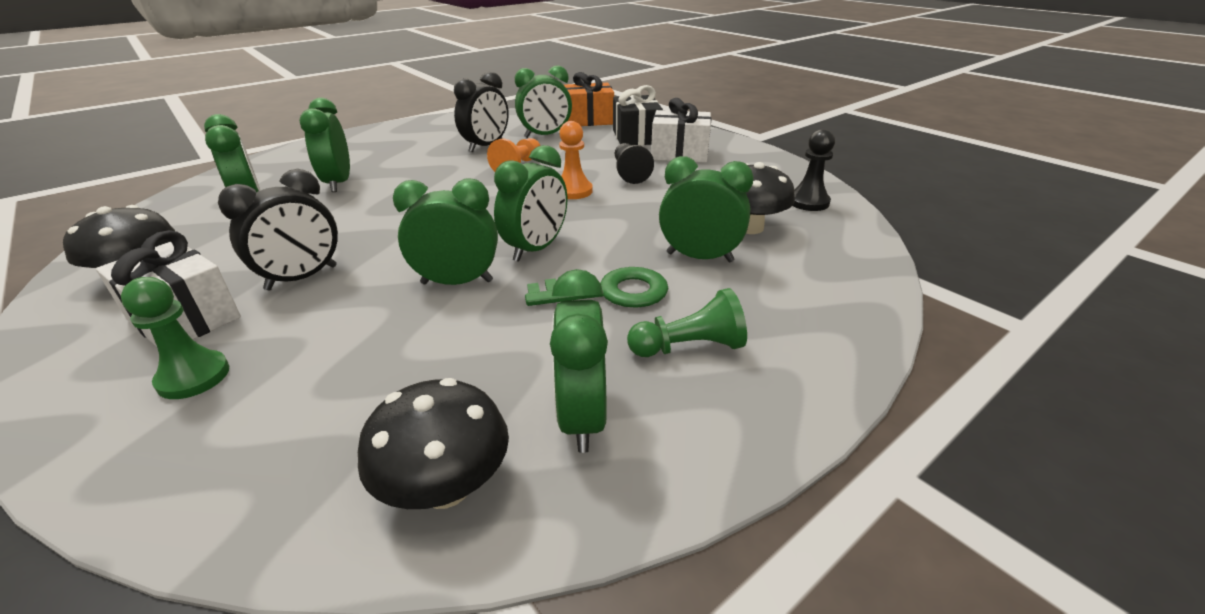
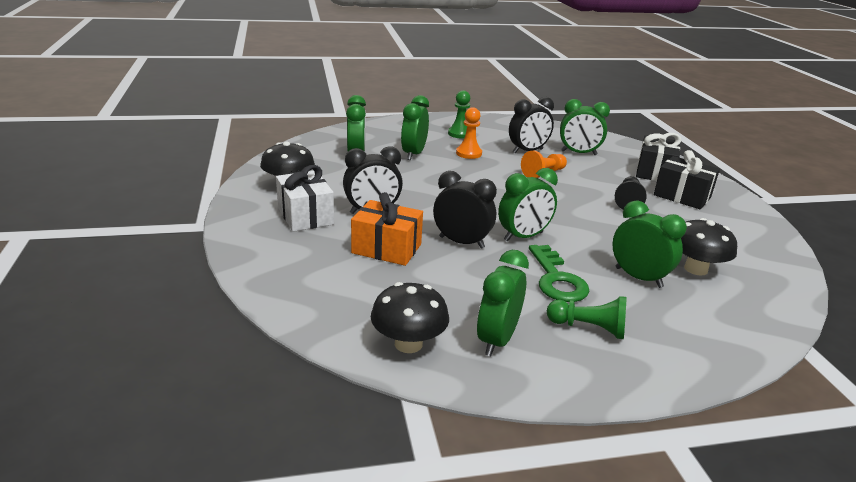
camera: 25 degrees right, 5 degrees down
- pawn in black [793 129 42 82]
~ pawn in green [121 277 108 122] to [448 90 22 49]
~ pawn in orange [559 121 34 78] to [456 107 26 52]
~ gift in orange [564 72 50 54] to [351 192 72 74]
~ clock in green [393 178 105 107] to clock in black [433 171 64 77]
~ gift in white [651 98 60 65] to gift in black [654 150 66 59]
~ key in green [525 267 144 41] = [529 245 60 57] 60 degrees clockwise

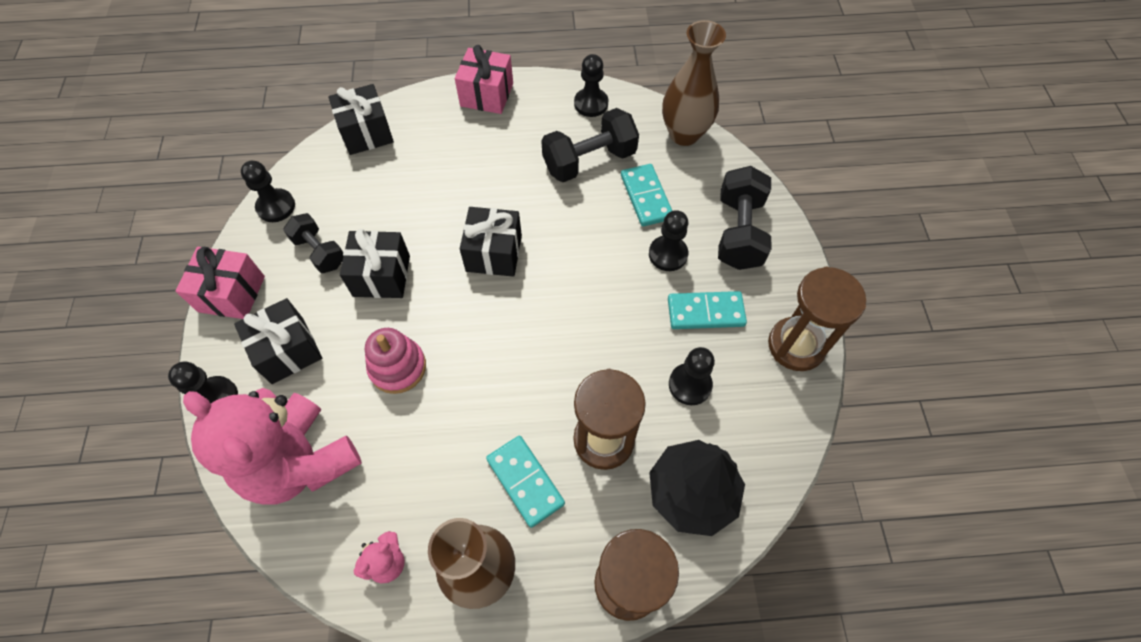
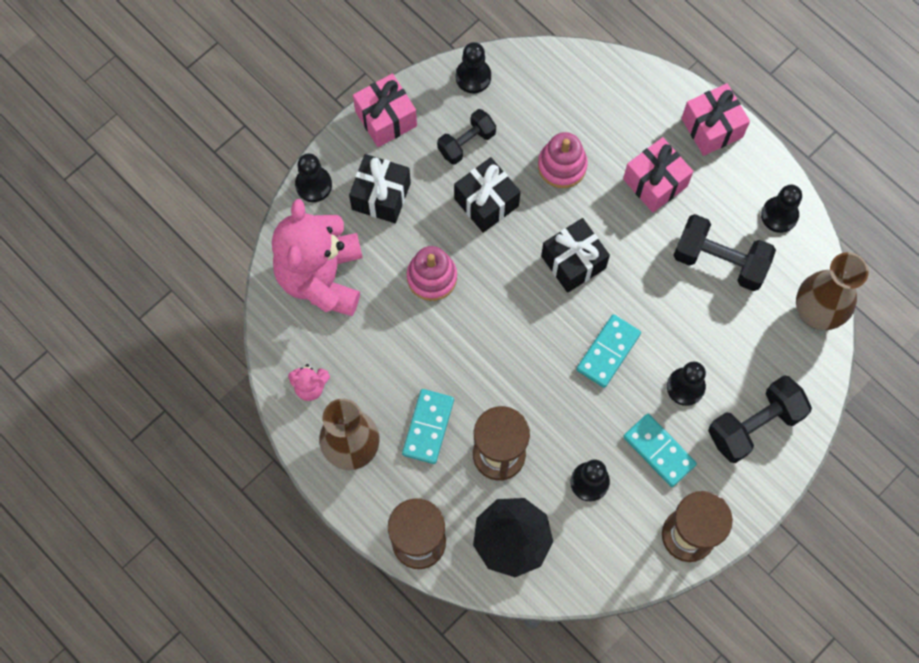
camera: 50 degrees right, 10 degrees up
- gift in black [328 84 66 71]
+ stacking toy in pink [538 132 50 56]
+ gift in pink [623 137 70 75]
~ domino in turquoise [621 164 51 63] to [576 314 65 74]
~ dumbbell in black [283 213 60 60] = [437 109 59 56] 45 degrees clockwise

Work task — Copy exactly, with no pictures, the lines from the line containing "[654 150 66 59]" through the last line of the records above.

Output of the exercise —
~ gift in white [651 98 60 65] to gift in black [654 150 66 59]
~ key in green [525 267 144 41] = [529 245 60 57] 60 degrees clockwise

camera: 50 degrees right, 10 degrees up
- gift in black [328 84 66 71]
+ stacking toy in pink [538 132 50 56]
+ gift in pink [623 137 70 75]
~ domino in turquoise [621 164 51 63] to [576 314 65 74]
~ dumbbell in black [283 213 60 60] = [437 109 59 56] 45 degrees clockwise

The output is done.